Every entry, start to finish, should be printed verbatim without pictures.
THE DATA START
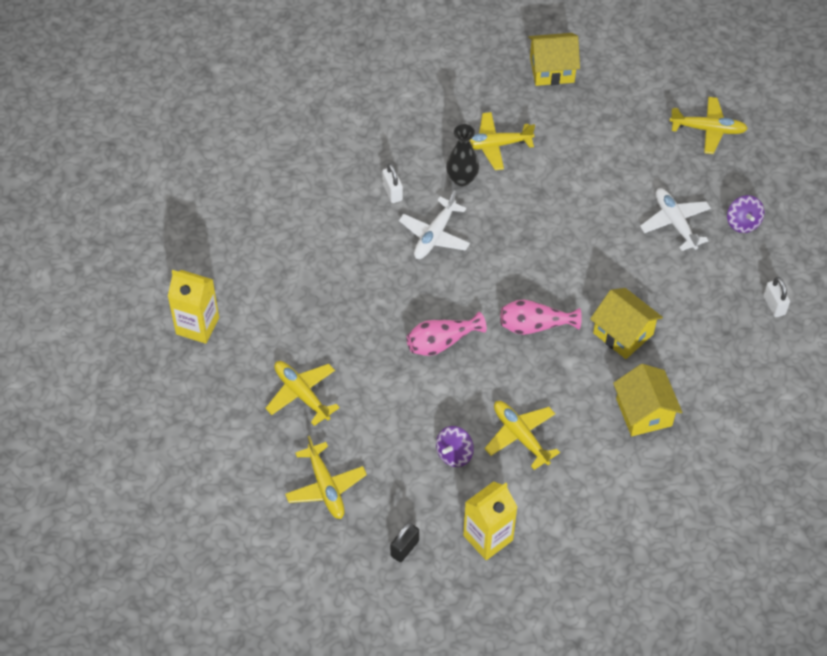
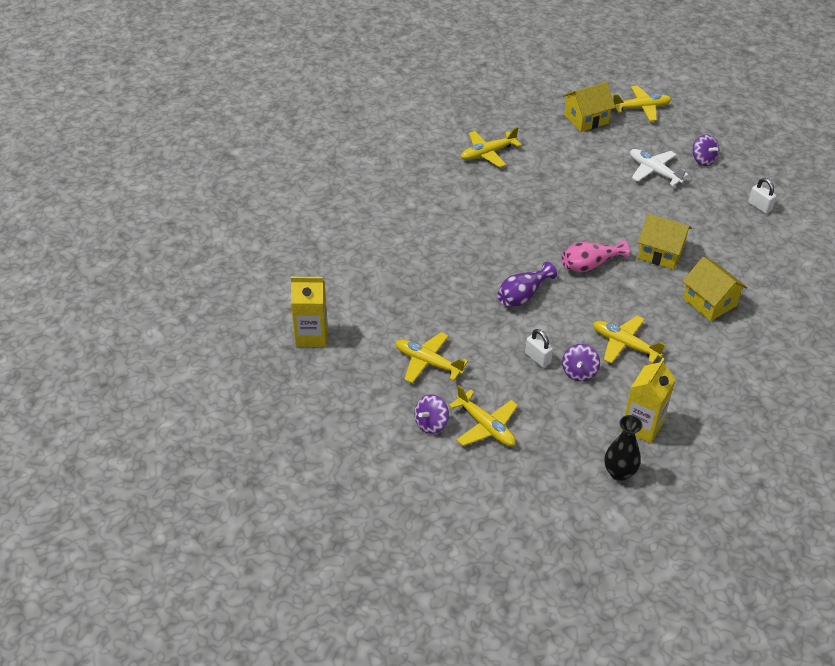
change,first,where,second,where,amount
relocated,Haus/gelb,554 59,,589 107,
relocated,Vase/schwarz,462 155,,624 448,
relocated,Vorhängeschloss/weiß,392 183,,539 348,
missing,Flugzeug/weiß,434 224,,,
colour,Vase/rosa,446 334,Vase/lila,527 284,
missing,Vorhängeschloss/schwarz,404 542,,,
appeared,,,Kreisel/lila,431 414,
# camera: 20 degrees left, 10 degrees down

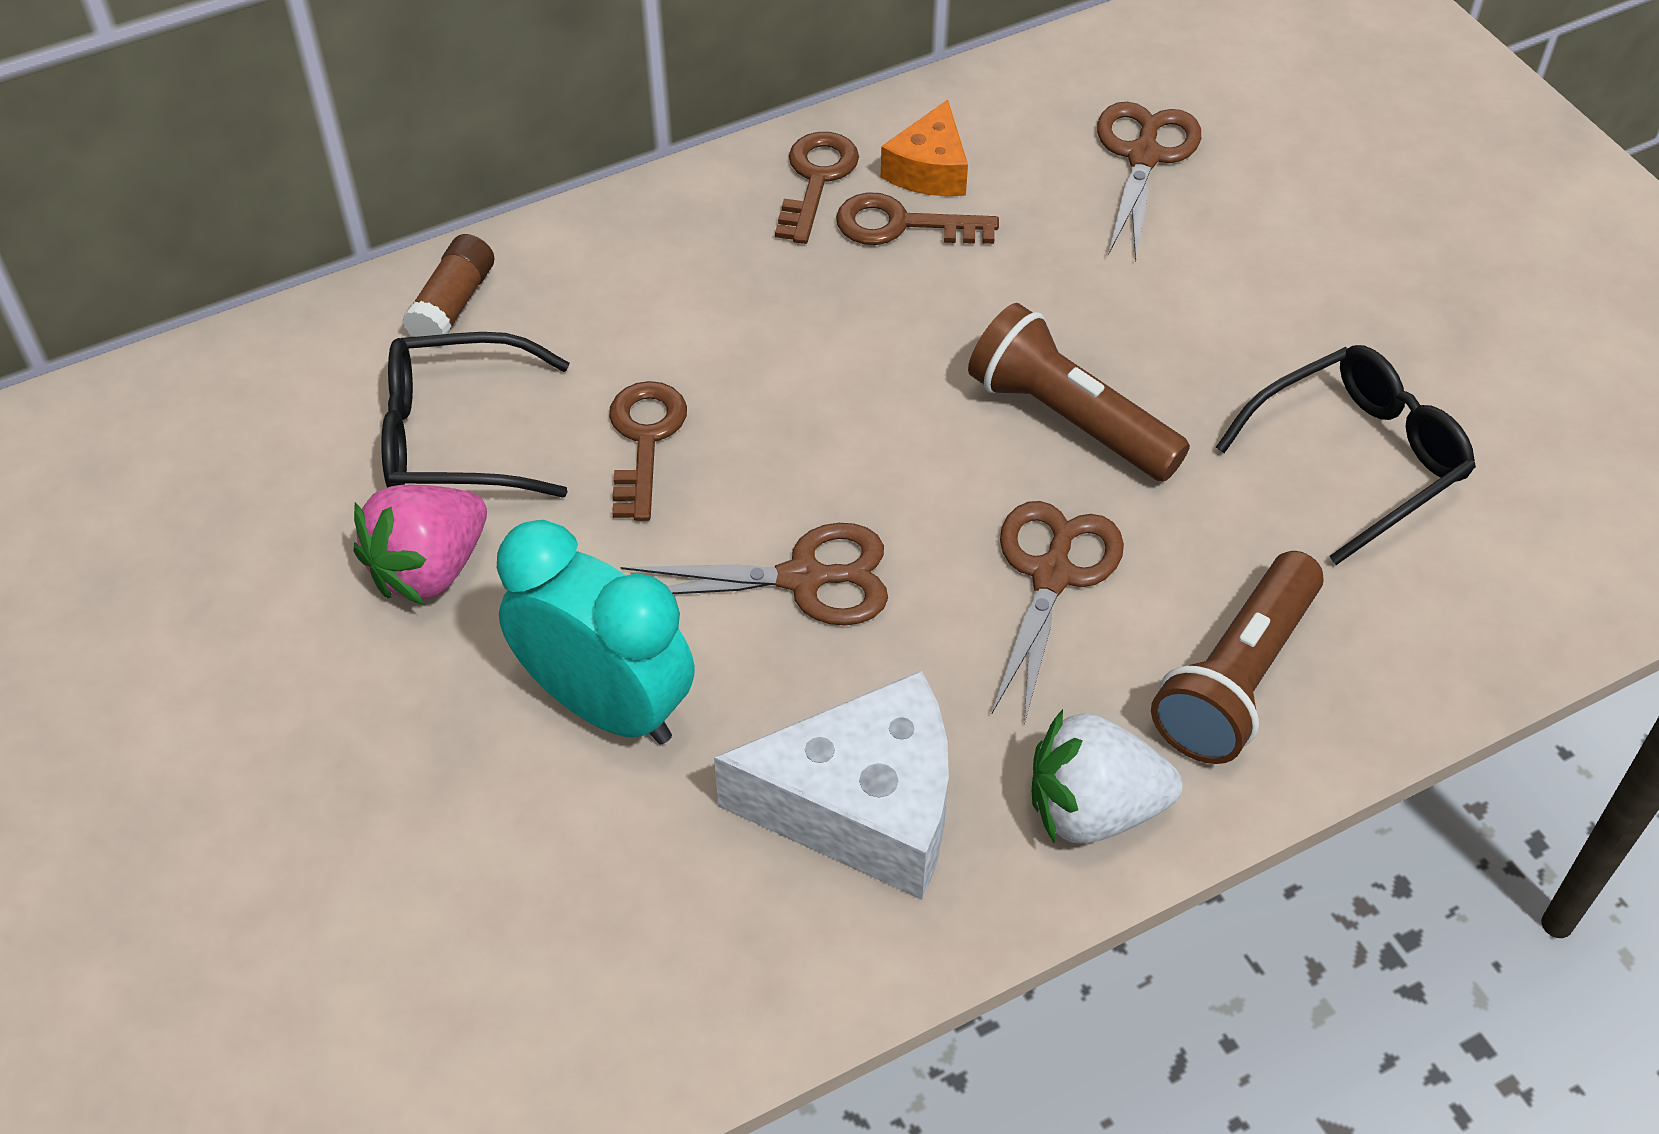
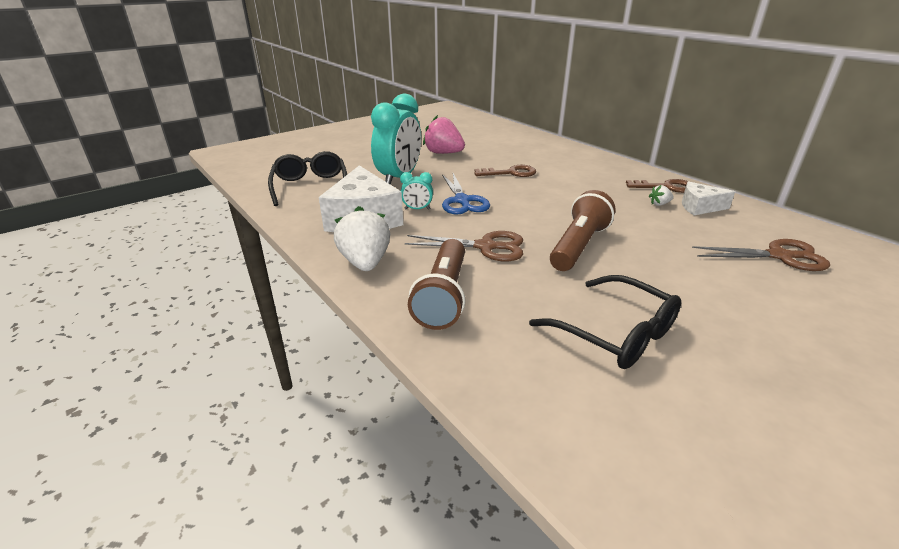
change,first,where,second,where,amount
colour,Käse/orange,924 148,Käse/weiß,708 198,
exchanged,Schlüssel/braun,917 218,Erdbeere/weiß,661 195,
missing,Klebestift/braun,448 285,,,
relocated,Brille/schwarz,475 414,,307 178,
colour,Schere/braun,754 574,Schere/blau,466 194,
spun,Taschenlampe/braun,1237 657,,436 284,105 degrees counterclockwise
appeared,,,Wecker/türkis,416 191,
# camera: 80 degrees right, 20 degrees down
THE DATA END
* **RESPONSE**
change,first,where,second,where,amount
relocated,Haus/gelb,554 59,,589 107,
relocated,Vase/schwarz,462 155,,624 448,
relocated,Vorhängeschloss/weiß,392 183,,539 348,
missing,Flugzeug/weiß,434 224,,,
colour,Vase/rosa,446 334,Vase/lila,527 284,
missing,Vorhängeschloss/schwarz,404 542,,,
appeared,,,Kreisel/lila,431 414,
# camera: 20 degrees left, 10 degrees down

change,first,where,second,where,amount
colour,Käse/orange,924 148,Käse/weiß,708 198,
exchanged,Schlüssel/braun,917 218,Erdbeere/weiß,661 195,
missing,Klebestift/braun,448 285,,,
relocated,Brille/schwarz,475 414,,307 178,
colour,Schere/braun,754 574,Schere/blau,466 194,
spun,Taschenlampe/braun,1237 657,,436 284,105 degrees counterclockwise
appeared,,,Wecker/türkis,416 191,
# camera: 80 degrees right, 20 degrees down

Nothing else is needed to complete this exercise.